= Beginning of Section =

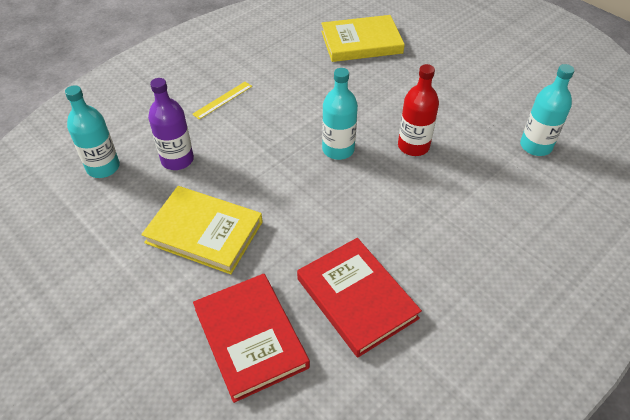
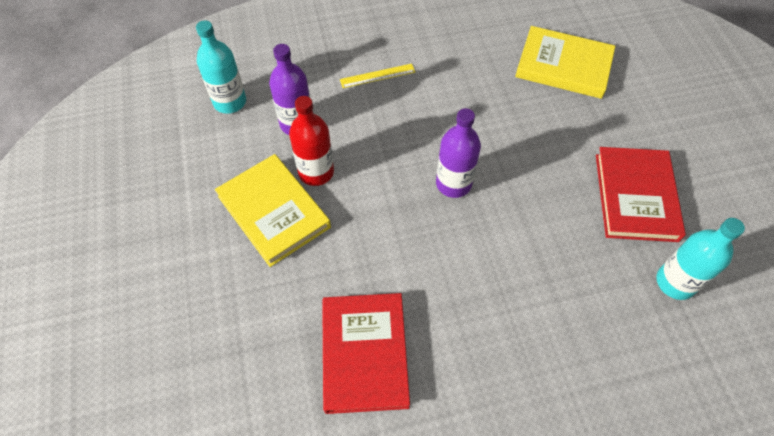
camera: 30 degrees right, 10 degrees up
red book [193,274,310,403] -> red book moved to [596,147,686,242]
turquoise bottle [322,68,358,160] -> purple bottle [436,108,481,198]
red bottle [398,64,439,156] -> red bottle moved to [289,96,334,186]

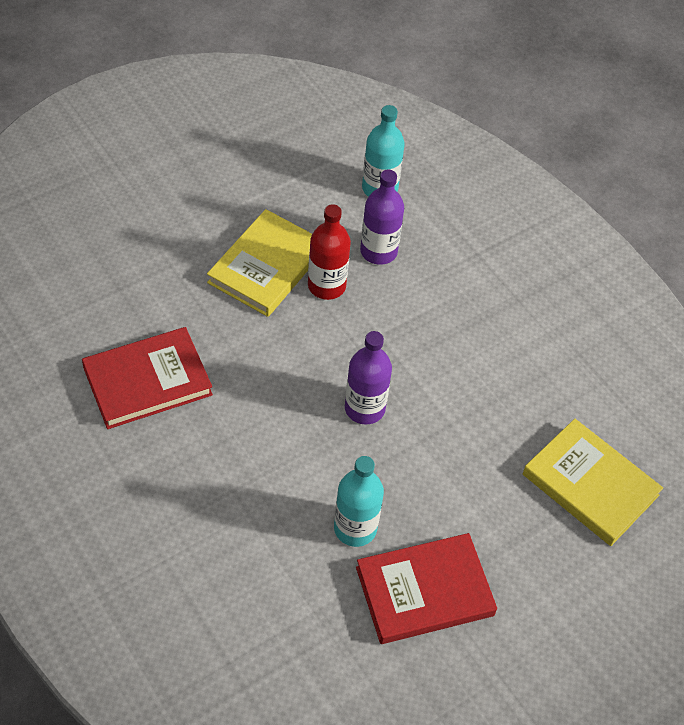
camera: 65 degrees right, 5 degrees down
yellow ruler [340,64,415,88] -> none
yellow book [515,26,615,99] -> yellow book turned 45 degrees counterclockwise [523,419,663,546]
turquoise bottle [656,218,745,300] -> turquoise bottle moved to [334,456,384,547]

= End of Section =
= Beginning of Section =

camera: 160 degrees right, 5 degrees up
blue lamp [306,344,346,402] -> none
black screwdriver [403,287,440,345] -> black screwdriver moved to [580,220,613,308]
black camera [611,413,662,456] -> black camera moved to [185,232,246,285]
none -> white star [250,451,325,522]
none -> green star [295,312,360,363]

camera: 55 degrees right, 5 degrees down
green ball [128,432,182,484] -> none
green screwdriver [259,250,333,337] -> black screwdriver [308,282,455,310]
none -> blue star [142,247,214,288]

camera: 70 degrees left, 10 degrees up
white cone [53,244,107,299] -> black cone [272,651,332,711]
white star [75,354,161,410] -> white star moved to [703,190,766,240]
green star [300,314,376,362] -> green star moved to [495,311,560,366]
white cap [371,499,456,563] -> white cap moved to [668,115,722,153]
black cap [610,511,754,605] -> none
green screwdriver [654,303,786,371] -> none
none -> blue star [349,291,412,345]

= End of Section =

## How to complete this task
Repeat exactly the stretch of the listing above that starts with the line holding "camera: 30 degrees right, 10 degrees up" and finishes with the line holding "turquoise bottle [656,218,745,300]", both included. Skip every picture.

## Exercise answer
camera: 30 degrees right, 10 degrees up
red book [193,274,310,403] -> red book moved to [596,147,686,242]
turquoise bottle [322,68,358,160] -> purple bottle [436,108,481,198]
red bottle [398,64,439,156] -> red bottle moved to [289,96,334,186]

camera: 65 degrees right, 5 degrees down
yellow ruler [340,64,415,88] -> none
yellow book [515,26,615,99] -> yellow book turned 45 degrees counterclockwise [523,419,663,546]
turquoise bottle [656,218,745,300] -> turquoise bottle moved to [334,456,384,547]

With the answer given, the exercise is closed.